── INFORMATION PROVIDED

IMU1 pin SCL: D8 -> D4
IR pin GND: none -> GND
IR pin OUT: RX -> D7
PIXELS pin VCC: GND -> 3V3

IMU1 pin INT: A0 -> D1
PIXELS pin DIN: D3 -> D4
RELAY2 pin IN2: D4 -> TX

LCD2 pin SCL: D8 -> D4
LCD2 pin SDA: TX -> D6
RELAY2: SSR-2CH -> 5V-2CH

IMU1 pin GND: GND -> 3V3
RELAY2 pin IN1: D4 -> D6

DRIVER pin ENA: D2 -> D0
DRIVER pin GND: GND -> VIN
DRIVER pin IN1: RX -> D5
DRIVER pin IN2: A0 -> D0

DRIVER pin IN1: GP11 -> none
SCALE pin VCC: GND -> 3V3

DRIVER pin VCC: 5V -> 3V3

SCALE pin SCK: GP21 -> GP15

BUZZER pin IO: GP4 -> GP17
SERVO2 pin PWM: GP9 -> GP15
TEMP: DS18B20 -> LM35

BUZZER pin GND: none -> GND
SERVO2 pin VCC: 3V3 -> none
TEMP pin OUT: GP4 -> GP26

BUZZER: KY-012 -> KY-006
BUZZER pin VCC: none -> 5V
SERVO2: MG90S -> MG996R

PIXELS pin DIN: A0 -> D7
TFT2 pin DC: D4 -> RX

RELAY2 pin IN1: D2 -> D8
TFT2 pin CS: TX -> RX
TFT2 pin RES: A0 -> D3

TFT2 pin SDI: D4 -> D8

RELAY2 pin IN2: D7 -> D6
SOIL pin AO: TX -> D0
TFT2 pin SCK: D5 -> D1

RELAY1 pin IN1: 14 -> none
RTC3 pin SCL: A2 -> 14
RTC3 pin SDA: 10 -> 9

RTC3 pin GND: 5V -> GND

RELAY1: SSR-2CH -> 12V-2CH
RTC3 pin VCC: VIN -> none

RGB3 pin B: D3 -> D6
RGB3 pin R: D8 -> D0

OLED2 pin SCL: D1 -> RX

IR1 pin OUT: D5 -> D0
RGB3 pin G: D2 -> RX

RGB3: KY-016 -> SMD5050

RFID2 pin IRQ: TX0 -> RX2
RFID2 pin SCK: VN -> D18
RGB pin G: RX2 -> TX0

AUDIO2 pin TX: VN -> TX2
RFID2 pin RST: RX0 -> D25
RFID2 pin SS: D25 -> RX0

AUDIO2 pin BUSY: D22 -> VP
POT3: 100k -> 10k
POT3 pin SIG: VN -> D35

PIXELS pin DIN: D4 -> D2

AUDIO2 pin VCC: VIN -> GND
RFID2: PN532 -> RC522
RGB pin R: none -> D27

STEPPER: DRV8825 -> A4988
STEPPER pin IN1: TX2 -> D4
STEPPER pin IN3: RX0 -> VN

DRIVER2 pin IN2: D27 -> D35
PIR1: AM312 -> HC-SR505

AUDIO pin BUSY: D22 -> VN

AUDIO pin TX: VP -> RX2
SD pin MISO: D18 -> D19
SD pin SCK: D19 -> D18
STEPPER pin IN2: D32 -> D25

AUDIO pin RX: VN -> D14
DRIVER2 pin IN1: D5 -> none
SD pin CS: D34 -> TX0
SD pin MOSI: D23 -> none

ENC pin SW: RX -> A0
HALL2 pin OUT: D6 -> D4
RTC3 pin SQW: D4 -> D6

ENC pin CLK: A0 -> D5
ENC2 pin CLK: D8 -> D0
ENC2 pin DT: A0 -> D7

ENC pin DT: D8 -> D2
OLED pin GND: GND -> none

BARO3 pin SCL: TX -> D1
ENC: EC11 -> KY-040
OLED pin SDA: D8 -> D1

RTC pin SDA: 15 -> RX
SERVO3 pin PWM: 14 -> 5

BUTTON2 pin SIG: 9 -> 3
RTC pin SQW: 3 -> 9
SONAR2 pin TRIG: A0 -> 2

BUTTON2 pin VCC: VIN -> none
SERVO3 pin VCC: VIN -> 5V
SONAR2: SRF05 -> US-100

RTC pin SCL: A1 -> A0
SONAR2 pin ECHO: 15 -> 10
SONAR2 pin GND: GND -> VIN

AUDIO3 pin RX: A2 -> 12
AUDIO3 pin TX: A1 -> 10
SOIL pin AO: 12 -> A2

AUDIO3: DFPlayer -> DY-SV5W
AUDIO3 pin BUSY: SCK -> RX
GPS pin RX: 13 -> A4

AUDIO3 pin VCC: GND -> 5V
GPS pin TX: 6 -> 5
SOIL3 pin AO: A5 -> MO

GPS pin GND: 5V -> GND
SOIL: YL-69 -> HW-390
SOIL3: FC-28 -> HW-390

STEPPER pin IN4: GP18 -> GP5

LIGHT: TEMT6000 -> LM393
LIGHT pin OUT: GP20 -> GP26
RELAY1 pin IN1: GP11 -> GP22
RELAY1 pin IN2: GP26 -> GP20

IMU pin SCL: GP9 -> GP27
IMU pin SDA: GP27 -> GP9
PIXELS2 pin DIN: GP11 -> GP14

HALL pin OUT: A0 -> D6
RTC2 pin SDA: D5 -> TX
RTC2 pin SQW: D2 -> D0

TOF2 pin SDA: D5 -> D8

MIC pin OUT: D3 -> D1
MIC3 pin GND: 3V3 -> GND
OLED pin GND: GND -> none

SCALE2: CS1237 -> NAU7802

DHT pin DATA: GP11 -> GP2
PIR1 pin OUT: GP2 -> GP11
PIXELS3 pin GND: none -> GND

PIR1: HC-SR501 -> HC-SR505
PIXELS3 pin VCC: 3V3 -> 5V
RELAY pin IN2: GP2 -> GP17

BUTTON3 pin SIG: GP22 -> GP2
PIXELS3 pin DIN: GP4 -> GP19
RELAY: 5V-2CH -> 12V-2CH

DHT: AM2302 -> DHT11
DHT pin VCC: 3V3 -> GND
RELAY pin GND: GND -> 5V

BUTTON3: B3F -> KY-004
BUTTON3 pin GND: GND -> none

────

> [WHAT NEEDS TO BE DONE] Give the entries again exactly, every one.

> [ANSWER BELOW]
IMU1 pin SCL: D8 -> D4
IR pin GND: none -> GND
IR pin OUT: RX -> D7
PIXELS pin VCC: GND -> 3V3

IMU1 pin INT: A0 -> D1
PIXELS pin DIN: D3 -> D4
RELAY2 pin IN2: D4 -> TX

LCD2 pin SCL: D8 -> D4
LCD2 pin SDA: TX -> D6
RELAY2: SSR-2CH -> 5V-2CH

IMU1 pin GND: GND -> 3V3
RELAY2 pin IN1: D4 -> D6

DRIVER pin ENA: D2 -> D0
DRIVER pin GND: GND -> VIN
DRIVER pin IN1: RX -> D5
DRIVER pin IN2: A0 -> D0

DRIVER pin IN1: GP11 -> none
SCALE pin VCC: GND -> 3V3

DRIVER pin VCC: 5V -> 3V3

SCALE pin SCK: GP21 -> GP15

BUZZER pin IO: GP4 -> GP17
SERVO2 pin PWM: GP9 -> GP15
TEMP: DS18B20 -> LM35

BUZZER pin GND: none -> GND
SERVO2 pin VCC: 3V3 -> none
TEMP pin OUT: GP4 -> GP26

BUZZER: KY-012 -> KY-006
BUZZER pin VCC: none -> 5V
SERVO2: MG90S -> MG996R

PIXELS pin DIN: A0 -> D7
TFT2 pin DC: D4 -> RX

RELAY2 pin IN1: D2 -> D8
TFT2 pin CS: TX -> RX
TFT2 pin RES: A0 -> D3

TFT2 pin SDI: D4 -> D8

RELAY2 pin IN2: D7 -> D6
SOIL pin AO: TX -> D0
TFT2 pin SCK: D5 -> D1

RELAY1 pin IN1: 14 -> none
RTC3 pin SCL: A2 -> 14
RTC3 pin SDA: 10 -> 9

RTC3 pin GND: 5V -> GND

RELAY1: SSR-2CH -> 12V-2CH
RTC3 pin VCC: VIN -> none

RGB3 pin B: D3 -> D6
RGB3 pin R: D8 -> D0

OLED2 pin SCL: D1 -> RX

IR1 pin OUT: D5 -> D0
RGB3 pin G: D2 -> RX

RGB3: KY-016 -> SMD5050

RFID2 pin IRQ: TX0 -> RX2
RFID2 pin SCK: VN -> D18
RGB pin G: RX2 -> TX0

AUDIO2 pin TX: VN -> TX2
RFID2 pin RST: RX0 -> D25
RFID2 pin SS: D25 -> RX0

AUDIO2 pin BUSY: D22 -> VP
POT3: 100k -> 10k
POT3 pin SIG: VN -> D35

PIXELS pin DIN: D4 -> D2

AUDIO2 pin VCC: VIN -> GND
RFID2: PN532 -> RC522
RGB pin R: none -> D27

STEPPER: DRV8825 -> A4988
STEPPER pin IN1: TX2 -> D4
STEPPER pin IN3: RX0 -> VN

DRIVER2 pin IN2: D27 -> D35
PIR1: AM312 -> HC-SR505

AUDIO pin BUSY: D22 -> VN

AUDIO pin TX: VP -> RX2
SD pin MISO: D18 -> D19
SD pin SCK: D19 -> D18
STEPPER pin IN2: D32 -> D25

AUDIO pin RX: VN -> D14
DRIVER2 pin IN1: D5 -> none
SD pin CS: D34 -> TX0
SD pin MOSI: D23 -> none

ENC pin SW: RX -> A0
HALL2 pin OUT: D6 -> D4
RTC3 pin SQW: D4 -> D6

ENC pin CLK: A0 -> D5
ENC2 pin CLK: D8 -> D0
ENC2 pin DT: A0 -> D7

ENC pin DT: D8 -> D2
OLED pin GND: GND -> none

BARO3 pin SCL: TX -> D1
ENC: EC11 -> KY-040
OLED pin SDA: D8 -> D1

RTC pin SDA: 15 -> RX
SERVO3 pin PWM: 14 -> 5

BUTTON2 pin SIG: 9 -> 3
RTC pin SQW: 3 -> 9
SONAR2 pin TRIG: A0 -> 2

BUTTON2 pin VCC: VIN -> none
SERVO3 pin VCC: VIN -> 5V
SONAR2: SRF05 -> US-100

RTC pin SCL: A1 -> A0
SONAR2 pin ECHO: 15 -> 10
SONAR2 pin GND: GND -> VIN

AUDIO3 pin RX: A2 -> 12
AUDIO3 pin TX: A1 -> 10
SOIL pin AO: 12 -> A2

AUDIO3: DFPlayer -> DY-SV5W
AUDIO3 pin BUSY: SCK -> RX
GPS pin RX: 13 -> A4

AUDIO3 pin VCC: GND -> 5V
GPS pin TX: 6 -> 5
SOIL3 pin AO: A5 -> MO

GPS pin GND: 5V -> GND
SOIL: YL-69 -> HW-390
SOIL3: FC-28 -> HW-390

STEPPER pin IN4: GP18 -> GP5

LIGHT: TEMT6000 -> LM393
LIGHT pin OUT: GP20 -> GP26
RELAY1 pin IN1: GP11 -> GP22
RELAY1 pin IN2: GP26 -> GP20

IMU pin SCL: GP9 -> GP27
IMU pin SDA: GP27 -> GP9
PIXELS2 pin DIN: GP11 -> GP14

HALL pin OUT: A0 -> D6
RTC2 pin SDA: D5 -> TX
RTC2 pin SQW: D2 -> D0

TOF2 pin SDA: D5 -> D8

MIC pin OUT: D3 -> D1
MIC3 pin GND: 3V3 -> GND
OLED pin GND: GND -> none

SCALE2: CS1237 -> NAU7802

DHT pin DATA: GP11 -> GP2
PIR1 pin OUT: GP2 -> GP11
PIXELS3 pin GND: none -> GND

PIR1: HC-SR501 -> HC-SR505
PIXELS3 pin VCC: 3V3 -> 5V
RELAY pin IN2: GP2 -> GP17

BUTTON3 pin SIG: GP22 -> GP2
PIXELS3 pin DIN: GP4 -> GP19
RELAY: 5V-2CH -> 12V-2CH

DHT: AM2302 -> DHT11
DHT pin VCC: 3V3 -> GND
RELAY pin GND: GND -> 5V

BUTTON3: B3F -> KY-004
BUTTON3 pin GND: GND -> none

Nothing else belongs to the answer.